Before-and-after object lists
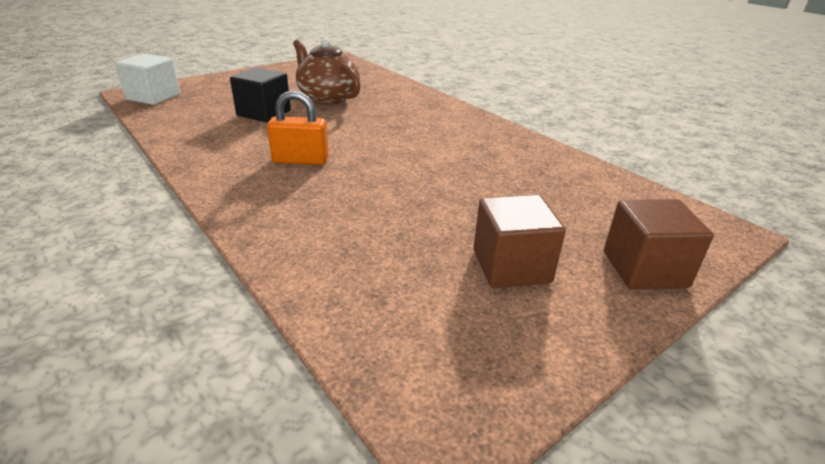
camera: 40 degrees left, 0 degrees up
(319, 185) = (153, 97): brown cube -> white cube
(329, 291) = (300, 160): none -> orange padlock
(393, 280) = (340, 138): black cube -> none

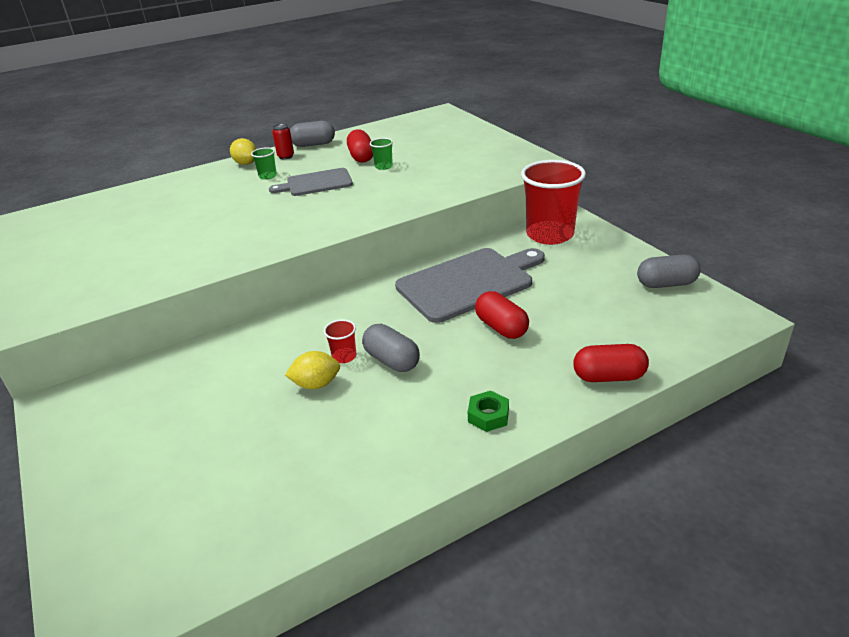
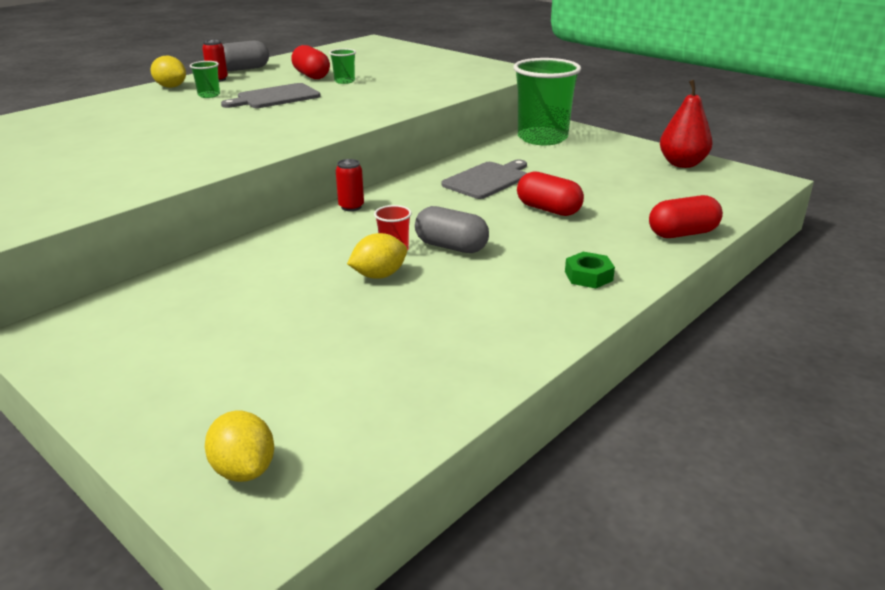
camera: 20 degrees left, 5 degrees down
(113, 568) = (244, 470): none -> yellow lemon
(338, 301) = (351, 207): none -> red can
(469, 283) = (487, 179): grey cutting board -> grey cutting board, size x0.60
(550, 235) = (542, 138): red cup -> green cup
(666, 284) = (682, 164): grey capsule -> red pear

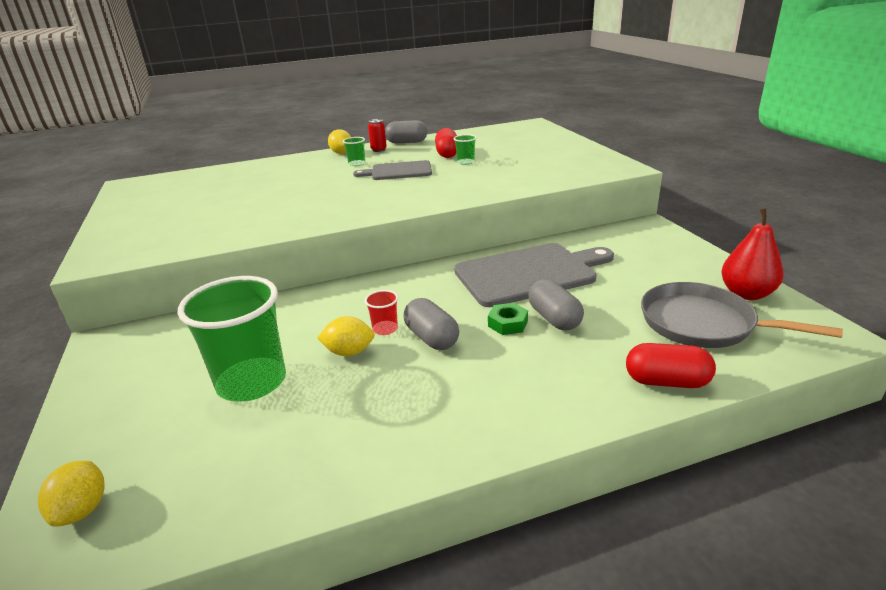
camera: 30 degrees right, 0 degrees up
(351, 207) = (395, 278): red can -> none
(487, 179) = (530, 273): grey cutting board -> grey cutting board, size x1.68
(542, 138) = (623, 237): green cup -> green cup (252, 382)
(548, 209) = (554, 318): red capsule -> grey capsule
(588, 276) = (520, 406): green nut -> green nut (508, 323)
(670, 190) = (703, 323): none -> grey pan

**Directive**
Repeat all the records exactly, images excluded.

**Written reply**
camera: 40 degrees left, 0 degrees up
(319, 185) = (153, 97): brown cube -> white cube
(329, 291) = (300, 160): none -> orange padlock
(393, 280) = (340, 138): black cube -> none

camera: 20 degrees left, 5 degrees down
(113, 568) = (244, 470): none -> yellow lemon
(338, 301) = (351, 207): none -> red can
(469, 283) = (487, 179): grey cutting board -> grey cutting board, size x0.60
(550, 235) = (542, 138): red cup -> green cup
(666, 284) = (682, 164): grey capsule -> red pear

camera: 30 degrees right, 0 degrees up
(351, 207) = (395, 278): red can -> none
(487, 179) = (530, 273): grey cutting board -> grey cutting board, size x1.68
(542, 138) = (623, 237): green cup -> green cup (252, 382)
(548, 209) = (554, 318): red capsule -> grey capsule
(588, 276) = (520, 406): green nut -> green nut (508, 323)
(670, 190) = (703, 323): none -> grey pan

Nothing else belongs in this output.